(Entries taken from a collection)
----------------------------------------
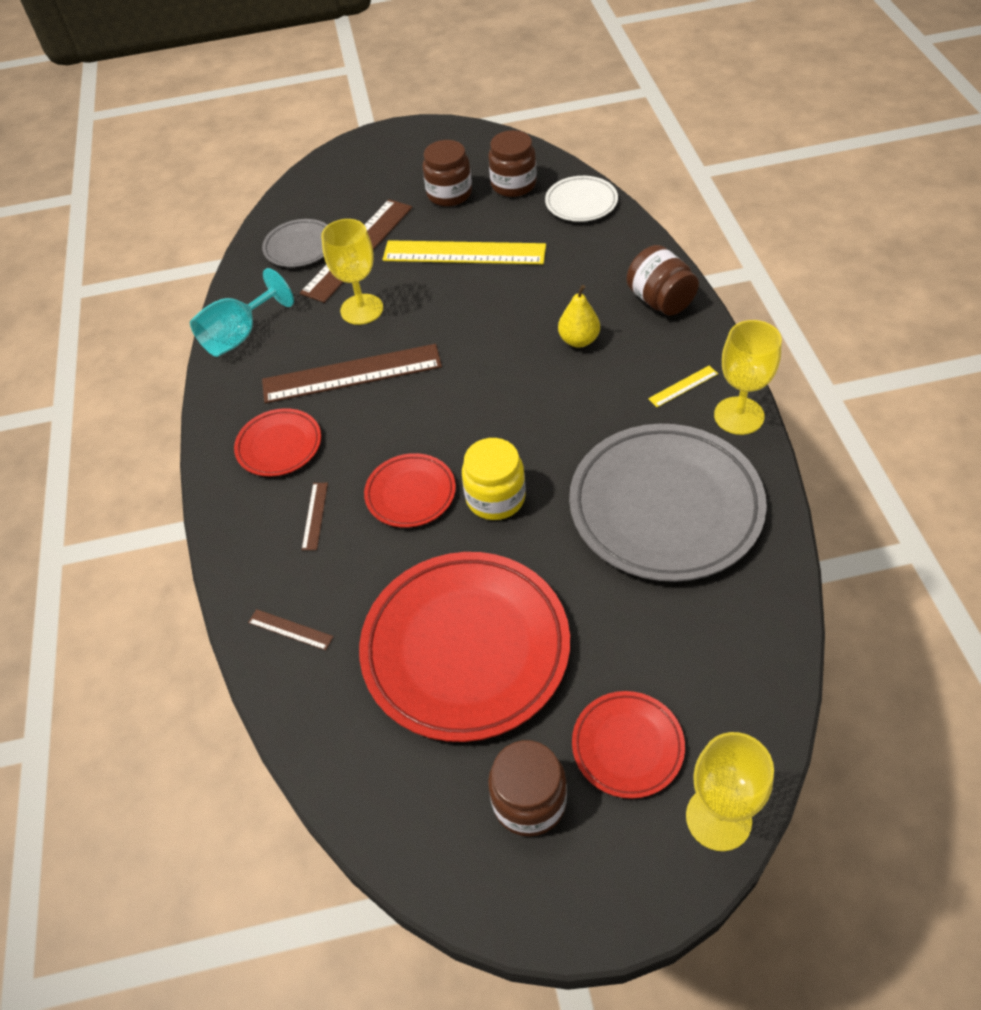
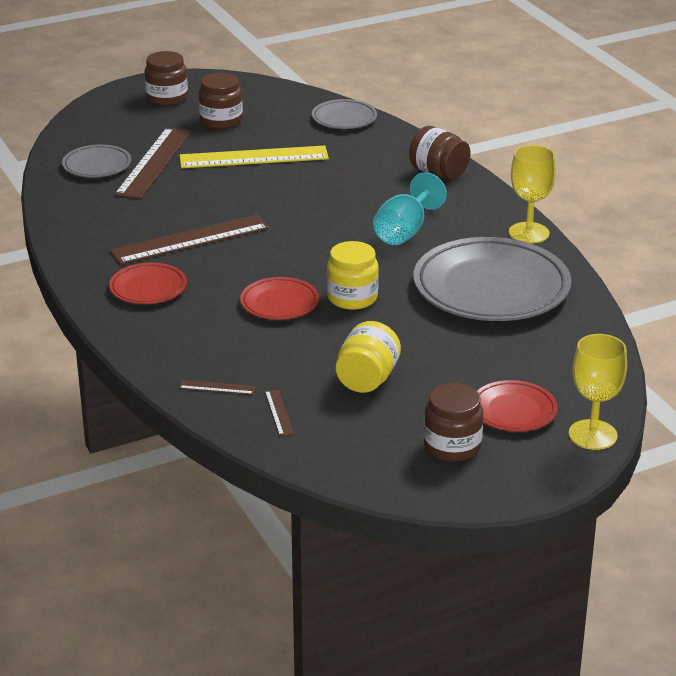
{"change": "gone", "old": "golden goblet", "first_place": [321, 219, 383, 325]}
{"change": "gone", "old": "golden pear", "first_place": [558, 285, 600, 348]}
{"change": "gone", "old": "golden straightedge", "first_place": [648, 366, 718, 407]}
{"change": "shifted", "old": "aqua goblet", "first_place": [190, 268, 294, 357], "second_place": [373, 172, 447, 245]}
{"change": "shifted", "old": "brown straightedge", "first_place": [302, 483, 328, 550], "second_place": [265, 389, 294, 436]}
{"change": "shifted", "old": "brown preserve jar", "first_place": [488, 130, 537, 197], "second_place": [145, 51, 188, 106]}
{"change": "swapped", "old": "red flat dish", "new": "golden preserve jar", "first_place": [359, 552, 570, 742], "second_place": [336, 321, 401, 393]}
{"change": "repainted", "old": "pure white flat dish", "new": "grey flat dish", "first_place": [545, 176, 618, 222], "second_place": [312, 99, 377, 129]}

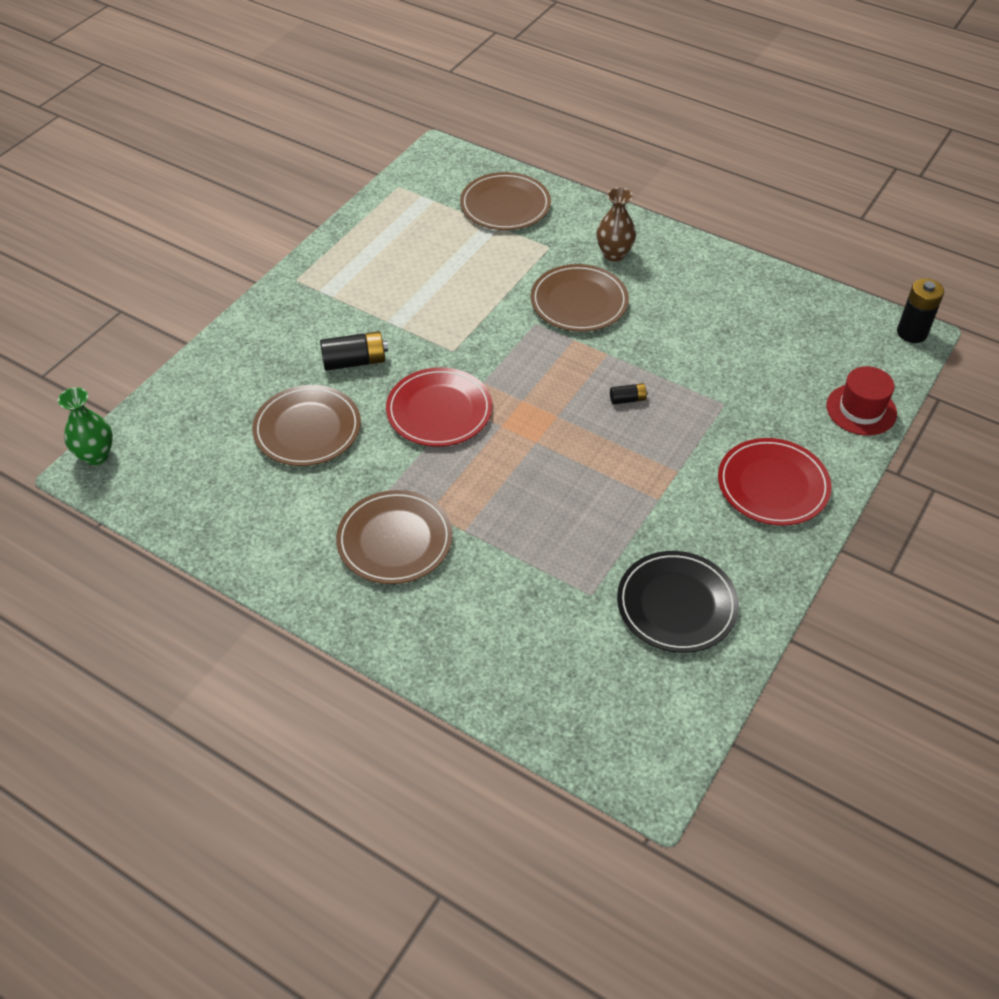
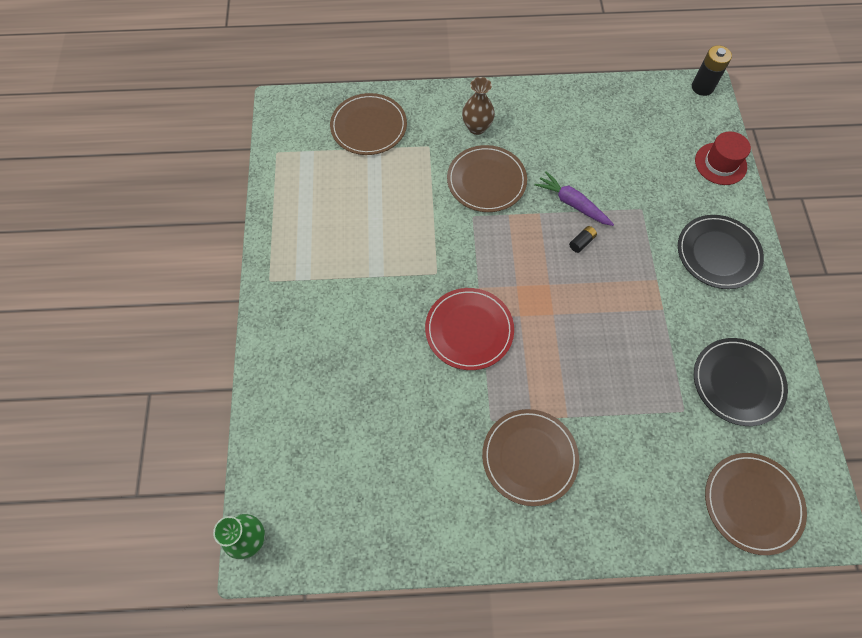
{"change": "gone", "old": "jet-black AA battery", "first_place": [320, 331, 388, 371]}
{"change": "new", "new": "royal purple root vegetable", "second_place": [534, 171, 614, 226]}
{"change": "shifted", "old": "brown flat dish", "first_place": [252, 385, 361, 466], "second_place": [705, 453, 807, 555]}
{"change": "repainted", "old": "red flat dish", "new": "jet-black flat dish", "first_place": [718, 438, 831, 526], "second_place": [678, 215, 764, 289]}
----------------------------------------
*WHAT IS REQUIRED*:
Those lines above that contain the string "straightedge" should be returned.

*ANSWER BELOW*:
{"change": "gone", "old": "golden straightedge", "first_place": [648, 366, 718, 407]}
{"change": "shifted", "old": "brown straightedge", "first_place": [302, 483, 328, 550], "second_place": [265, 389, 294, 436]}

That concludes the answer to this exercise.